Exercise data:
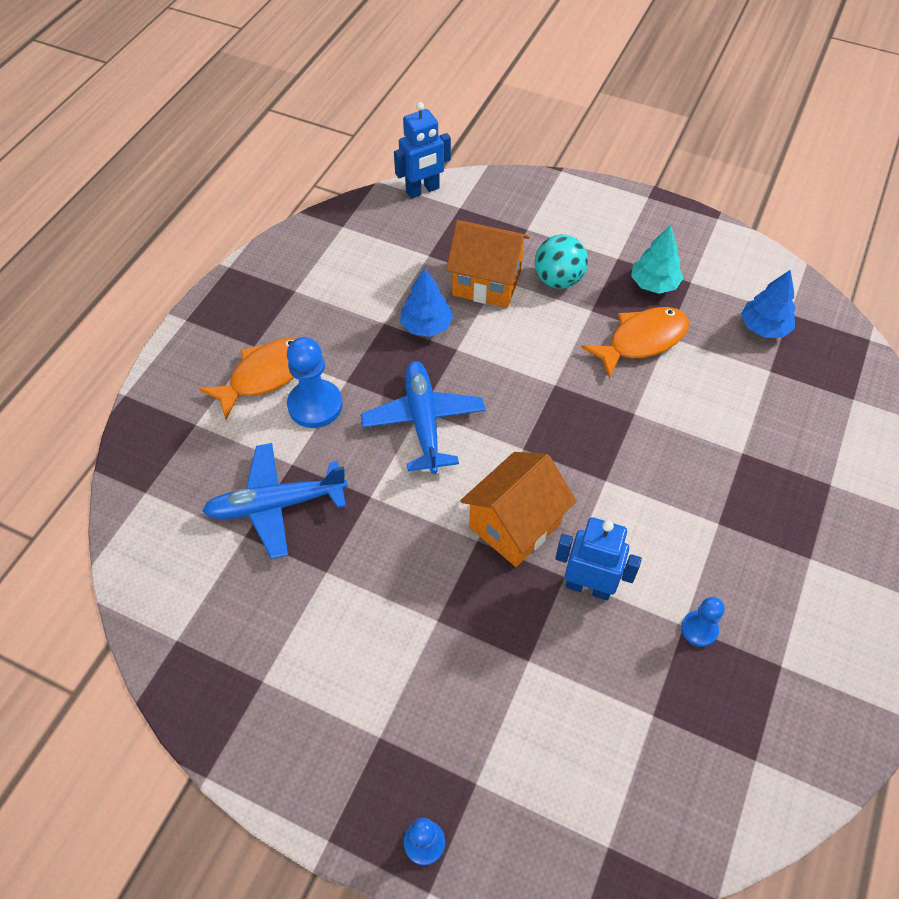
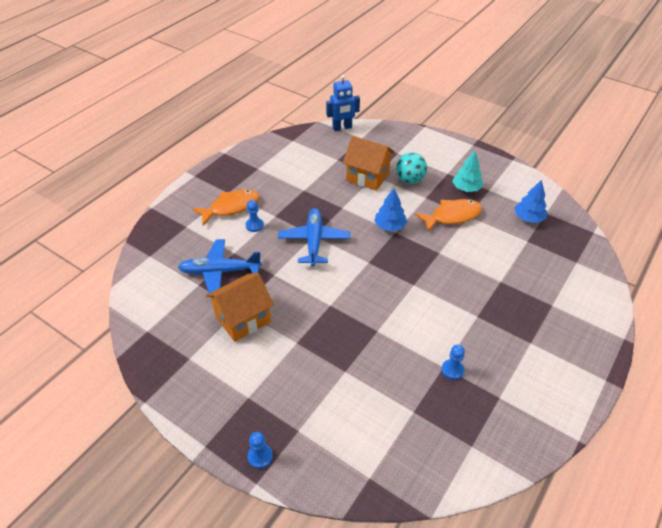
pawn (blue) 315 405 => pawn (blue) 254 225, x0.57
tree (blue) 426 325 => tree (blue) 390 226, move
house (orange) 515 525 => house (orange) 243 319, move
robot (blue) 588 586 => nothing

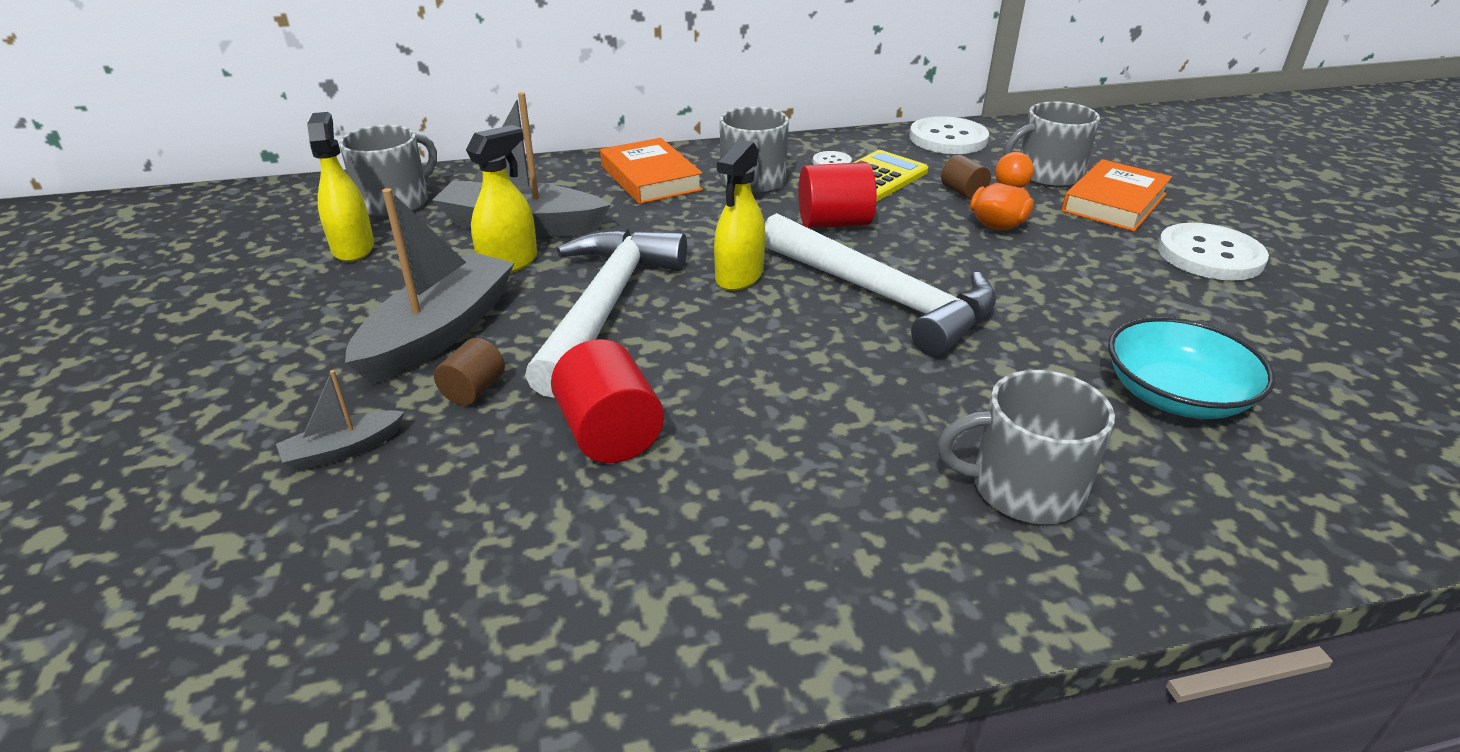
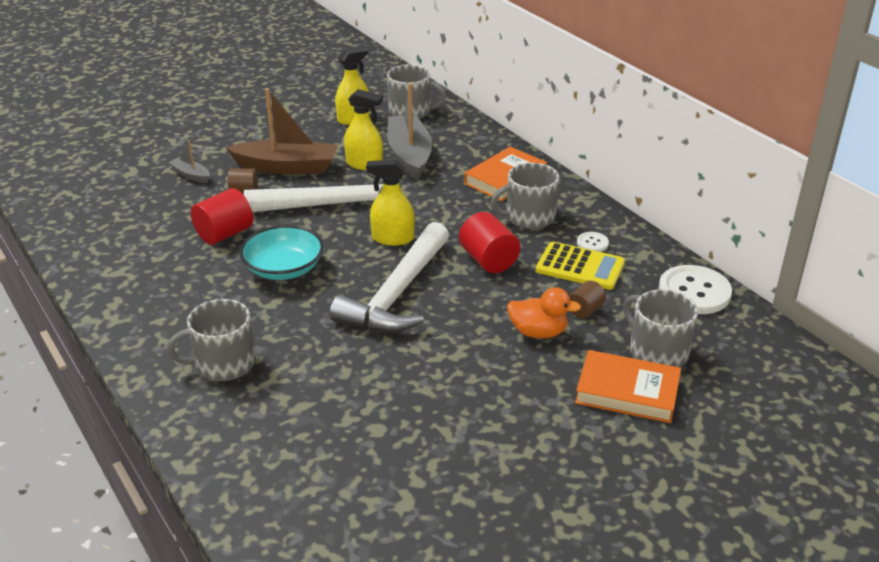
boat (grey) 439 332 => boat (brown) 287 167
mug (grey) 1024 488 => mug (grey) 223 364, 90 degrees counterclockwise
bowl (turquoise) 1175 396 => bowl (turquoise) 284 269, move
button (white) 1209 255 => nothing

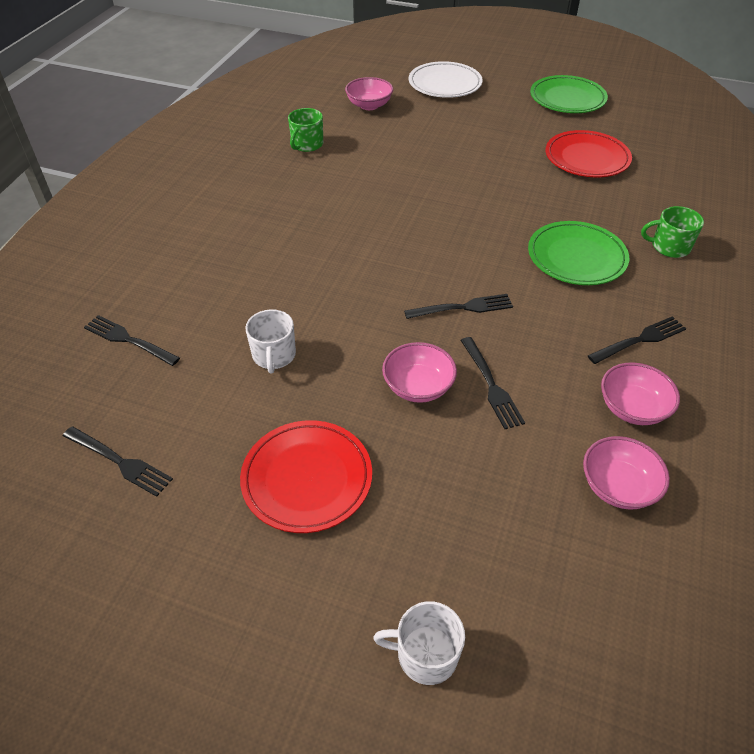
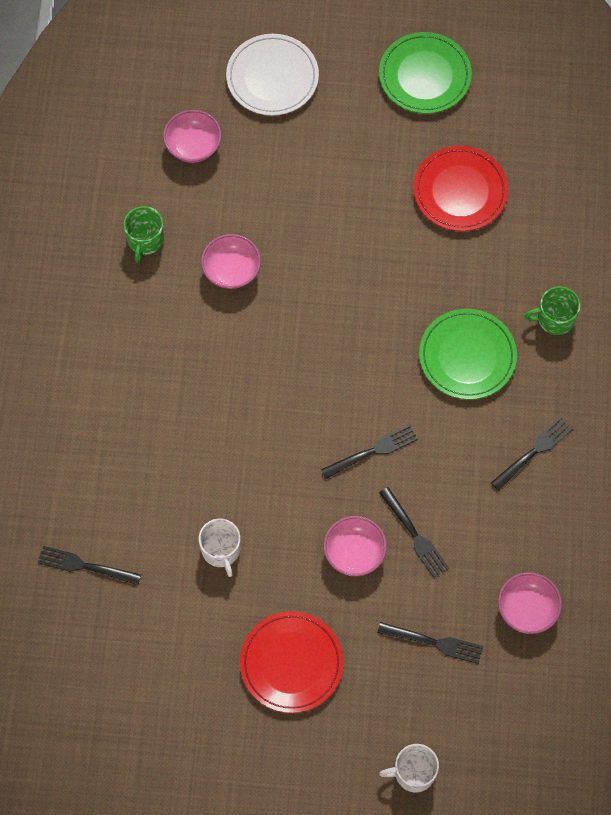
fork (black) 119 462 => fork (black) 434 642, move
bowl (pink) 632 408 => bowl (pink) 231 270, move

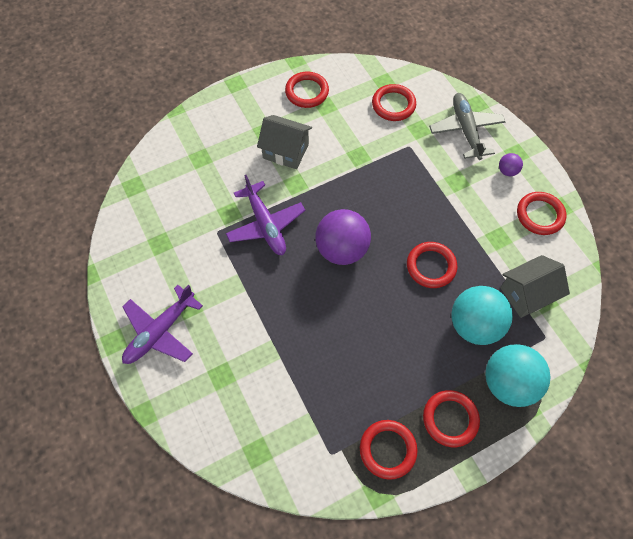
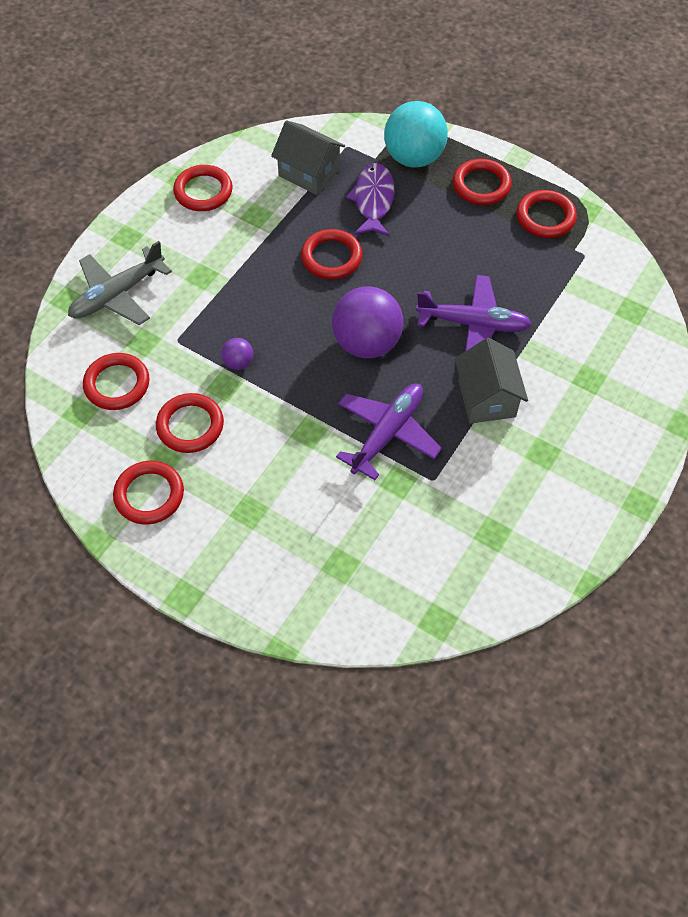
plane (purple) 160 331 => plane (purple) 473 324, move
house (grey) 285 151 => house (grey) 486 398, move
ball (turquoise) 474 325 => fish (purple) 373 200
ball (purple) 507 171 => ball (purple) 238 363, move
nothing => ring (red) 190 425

Your assignment:
Please retype the entries above word for word, but only from the line containing "tree (blue) 426" through the last line, and without the pictures.

Answer for the task:
tree (blue) 426 325 => tree (blue) 390 226, move
house (orange) 515 525 => house (orange) 243 319, move
robot (blue) 588 586 => nothing

boat (grey) 439 332 => boat (brown) 287 167
mug (grey) 1024 488 => mug (grey) 223 364, 90 degrees counterclockwise
bowl (turquoise) 1175 396 => bowl (turquoise) 284 269, move
button (white) 1209 255 => nothing

fork (black) 119 462 => fork (black) 434 642, move
bowl (pink) 632 408 => bowl (pink) 231 270, move

plane (purple) 160 331 => plane (purple) 473 324, move
house (grey) 285 151 => house (grey) 486 398, move
ball (turquoise) 474 325 => fish (purple) 373 200
ball (purple) 507 171 => ball (purple) 238 363, move
nothing => ring (red) 190 425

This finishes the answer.